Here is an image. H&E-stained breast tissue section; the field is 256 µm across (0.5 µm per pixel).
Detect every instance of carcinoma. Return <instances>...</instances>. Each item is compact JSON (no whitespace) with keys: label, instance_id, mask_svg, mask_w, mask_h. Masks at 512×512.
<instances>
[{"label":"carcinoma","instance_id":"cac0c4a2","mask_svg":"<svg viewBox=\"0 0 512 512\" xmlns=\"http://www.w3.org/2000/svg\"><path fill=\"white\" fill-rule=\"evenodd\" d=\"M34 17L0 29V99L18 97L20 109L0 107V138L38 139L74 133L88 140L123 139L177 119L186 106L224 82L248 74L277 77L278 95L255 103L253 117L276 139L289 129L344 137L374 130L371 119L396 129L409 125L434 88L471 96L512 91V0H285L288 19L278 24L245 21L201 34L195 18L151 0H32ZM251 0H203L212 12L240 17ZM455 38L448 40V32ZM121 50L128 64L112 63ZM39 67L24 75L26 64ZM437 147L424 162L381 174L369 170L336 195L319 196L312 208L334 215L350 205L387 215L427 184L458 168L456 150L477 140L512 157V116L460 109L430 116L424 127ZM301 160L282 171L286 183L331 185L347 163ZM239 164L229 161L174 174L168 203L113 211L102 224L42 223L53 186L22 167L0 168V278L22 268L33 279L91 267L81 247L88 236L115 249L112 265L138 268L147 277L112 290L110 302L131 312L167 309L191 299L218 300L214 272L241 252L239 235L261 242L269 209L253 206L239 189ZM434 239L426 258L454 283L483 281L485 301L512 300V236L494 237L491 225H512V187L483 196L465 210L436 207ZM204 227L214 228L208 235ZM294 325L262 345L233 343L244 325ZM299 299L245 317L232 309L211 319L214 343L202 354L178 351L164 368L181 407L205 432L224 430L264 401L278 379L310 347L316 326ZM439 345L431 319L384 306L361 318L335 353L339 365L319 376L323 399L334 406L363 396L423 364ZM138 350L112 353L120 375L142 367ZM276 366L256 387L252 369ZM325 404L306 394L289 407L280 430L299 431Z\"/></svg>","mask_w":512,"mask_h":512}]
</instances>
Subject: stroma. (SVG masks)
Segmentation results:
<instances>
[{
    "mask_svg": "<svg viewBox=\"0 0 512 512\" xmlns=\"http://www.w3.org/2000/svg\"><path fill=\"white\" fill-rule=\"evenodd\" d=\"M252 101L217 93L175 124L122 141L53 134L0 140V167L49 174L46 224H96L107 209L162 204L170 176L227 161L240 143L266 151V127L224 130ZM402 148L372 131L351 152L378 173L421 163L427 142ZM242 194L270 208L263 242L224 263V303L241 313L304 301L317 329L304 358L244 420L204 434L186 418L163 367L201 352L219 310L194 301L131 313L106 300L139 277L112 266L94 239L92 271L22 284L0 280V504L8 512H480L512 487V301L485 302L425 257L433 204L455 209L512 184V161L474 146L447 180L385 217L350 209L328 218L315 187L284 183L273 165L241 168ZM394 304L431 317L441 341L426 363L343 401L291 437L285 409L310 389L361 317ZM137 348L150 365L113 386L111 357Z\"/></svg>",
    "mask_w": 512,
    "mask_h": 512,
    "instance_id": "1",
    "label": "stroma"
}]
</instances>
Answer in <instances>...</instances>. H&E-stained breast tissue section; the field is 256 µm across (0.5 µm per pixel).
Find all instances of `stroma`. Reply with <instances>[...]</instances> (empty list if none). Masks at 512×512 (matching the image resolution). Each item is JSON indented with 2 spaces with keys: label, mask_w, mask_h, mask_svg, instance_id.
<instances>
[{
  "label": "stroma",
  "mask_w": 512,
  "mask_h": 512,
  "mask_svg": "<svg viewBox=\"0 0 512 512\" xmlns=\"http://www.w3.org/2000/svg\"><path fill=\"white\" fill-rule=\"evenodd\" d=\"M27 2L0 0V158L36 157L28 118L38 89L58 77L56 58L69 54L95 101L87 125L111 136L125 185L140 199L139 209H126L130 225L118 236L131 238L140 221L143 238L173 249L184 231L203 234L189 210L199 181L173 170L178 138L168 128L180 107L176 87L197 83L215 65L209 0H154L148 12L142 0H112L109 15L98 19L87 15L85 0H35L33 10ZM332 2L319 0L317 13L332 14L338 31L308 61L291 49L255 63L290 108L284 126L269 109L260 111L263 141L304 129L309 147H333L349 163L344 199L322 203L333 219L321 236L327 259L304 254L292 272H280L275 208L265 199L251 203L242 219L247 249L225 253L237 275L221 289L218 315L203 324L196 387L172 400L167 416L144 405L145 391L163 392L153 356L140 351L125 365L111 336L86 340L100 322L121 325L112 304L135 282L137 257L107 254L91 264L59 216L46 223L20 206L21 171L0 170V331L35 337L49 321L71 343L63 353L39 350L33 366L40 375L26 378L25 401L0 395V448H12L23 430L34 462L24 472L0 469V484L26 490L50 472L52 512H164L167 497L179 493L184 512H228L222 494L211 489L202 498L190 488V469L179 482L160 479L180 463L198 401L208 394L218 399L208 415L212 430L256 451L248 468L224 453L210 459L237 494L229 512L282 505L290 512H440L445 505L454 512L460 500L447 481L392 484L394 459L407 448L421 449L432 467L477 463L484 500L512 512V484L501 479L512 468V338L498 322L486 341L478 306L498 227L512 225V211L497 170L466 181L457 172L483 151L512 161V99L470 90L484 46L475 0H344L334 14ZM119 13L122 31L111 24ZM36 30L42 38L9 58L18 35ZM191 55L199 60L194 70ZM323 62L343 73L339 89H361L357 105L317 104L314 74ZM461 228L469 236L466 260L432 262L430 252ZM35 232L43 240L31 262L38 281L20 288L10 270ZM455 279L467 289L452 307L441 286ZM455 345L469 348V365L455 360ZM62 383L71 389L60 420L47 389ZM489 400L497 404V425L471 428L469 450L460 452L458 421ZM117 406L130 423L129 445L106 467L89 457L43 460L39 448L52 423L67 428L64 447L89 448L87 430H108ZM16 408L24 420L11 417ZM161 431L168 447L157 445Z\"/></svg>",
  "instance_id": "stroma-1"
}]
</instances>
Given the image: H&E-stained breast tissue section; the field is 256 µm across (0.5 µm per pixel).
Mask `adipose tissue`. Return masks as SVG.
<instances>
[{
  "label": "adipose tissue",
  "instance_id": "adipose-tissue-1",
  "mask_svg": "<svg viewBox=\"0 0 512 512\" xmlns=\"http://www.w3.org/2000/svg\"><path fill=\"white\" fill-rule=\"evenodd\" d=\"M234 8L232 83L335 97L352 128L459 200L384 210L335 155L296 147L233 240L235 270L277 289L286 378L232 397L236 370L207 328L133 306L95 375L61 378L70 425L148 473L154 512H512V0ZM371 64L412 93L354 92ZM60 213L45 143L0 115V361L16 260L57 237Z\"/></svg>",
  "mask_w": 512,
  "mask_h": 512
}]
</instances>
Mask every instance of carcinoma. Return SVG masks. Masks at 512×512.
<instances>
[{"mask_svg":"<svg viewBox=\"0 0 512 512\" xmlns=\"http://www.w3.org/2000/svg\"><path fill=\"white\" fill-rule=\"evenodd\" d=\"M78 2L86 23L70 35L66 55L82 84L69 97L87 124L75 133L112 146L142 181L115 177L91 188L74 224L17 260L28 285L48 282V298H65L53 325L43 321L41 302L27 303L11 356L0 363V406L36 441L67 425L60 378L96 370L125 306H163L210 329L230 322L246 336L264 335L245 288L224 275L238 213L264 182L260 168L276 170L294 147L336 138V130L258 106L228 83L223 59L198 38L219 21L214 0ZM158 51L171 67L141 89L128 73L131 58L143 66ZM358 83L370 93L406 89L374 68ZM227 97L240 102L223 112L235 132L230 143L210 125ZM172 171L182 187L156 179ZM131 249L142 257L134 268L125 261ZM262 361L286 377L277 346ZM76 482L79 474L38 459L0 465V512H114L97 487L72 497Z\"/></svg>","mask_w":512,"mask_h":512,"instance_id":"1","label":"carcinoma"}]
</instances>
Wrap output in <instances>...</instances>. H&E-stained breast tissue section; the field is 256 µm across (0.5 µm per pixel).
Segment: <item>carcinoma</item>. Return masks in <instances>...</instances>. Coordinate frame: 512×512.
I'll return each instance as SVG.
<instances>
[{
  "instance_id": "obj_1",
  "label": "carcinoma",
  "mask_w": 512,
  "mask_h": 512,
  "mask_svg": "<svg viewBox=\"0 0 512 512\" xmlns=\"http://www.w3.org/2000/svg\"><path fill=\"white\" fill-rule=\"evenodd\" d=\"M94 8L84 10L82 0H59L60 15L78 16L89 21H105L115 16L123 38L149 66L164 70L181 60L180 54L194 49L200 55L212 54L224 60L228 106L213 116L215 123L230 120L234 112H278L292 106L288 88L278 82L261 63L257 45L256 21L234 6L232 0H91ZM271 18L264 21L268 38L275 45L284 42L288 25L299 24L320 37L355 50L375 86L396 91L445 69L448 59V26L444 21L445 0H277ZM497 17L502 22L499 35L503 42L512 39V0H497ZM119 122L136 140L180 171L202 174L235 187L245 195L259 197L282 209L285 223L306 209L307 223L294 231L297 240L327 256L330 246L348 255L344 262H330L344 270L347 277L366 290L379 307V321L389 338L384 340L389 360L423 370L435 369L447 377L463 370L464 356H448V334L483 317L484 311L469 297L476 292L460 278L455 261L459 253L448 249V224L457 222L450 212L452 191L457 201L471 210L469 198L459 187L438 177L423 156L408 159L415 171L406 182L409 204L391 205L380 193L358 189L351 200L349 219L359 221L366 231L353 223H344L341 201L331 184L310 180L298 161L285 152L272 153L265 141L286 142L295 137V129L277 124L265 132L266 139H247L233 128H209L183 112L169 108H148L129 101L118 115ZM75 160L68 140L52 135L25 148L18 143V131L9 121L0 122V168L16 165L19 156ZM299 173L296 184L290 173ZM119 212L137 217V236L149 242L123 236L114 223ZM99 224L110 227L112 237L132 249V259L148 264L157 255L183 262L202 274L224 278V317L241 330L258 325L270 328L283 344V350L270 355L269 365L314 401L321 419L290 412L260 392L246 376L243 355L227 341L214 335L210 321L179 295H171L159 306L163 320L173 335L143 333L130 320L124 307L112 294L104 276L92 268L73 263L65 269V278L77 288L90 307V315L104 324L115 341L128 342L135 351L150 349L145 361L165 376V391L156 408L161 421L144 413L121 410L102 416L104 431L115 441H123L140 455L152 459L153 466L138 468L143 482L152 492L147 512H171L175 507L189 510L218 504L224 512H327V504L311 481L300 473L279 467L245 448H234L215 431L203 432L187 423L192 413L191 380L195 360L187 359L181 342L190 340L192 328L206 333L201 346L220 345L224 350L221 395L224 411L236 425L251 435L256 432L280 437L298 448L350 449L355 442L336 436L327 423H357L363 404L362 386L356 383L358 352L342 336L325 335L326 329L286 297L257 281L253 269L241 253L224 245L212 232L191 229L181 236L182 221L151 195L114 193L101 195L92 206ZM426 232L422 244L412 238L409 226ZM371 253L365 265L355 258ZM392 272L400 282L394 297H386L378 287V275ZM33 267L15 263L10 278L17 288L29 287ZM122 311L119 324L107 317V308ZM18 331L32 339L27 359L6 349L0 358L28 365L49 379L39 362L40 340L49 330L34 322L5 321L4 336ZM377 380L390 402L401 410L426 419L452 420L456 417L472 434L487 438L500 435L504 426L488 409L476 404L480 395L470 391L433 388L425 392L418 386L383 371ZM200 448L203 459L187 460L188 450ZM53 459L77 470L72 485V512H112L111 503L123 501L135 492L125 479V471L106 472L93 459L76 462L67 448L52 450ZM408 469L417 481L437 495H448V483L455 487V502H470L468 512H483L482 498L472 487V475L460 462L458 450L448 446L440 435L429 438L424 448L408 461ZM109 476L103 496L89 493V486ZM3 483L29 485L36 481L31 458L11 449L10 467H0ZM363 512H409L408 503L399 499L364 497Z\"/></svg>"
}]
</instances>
==============================
Stated goal: In the material above, tally every line with the string "adipose" in it, then give that number alone.

The output: 3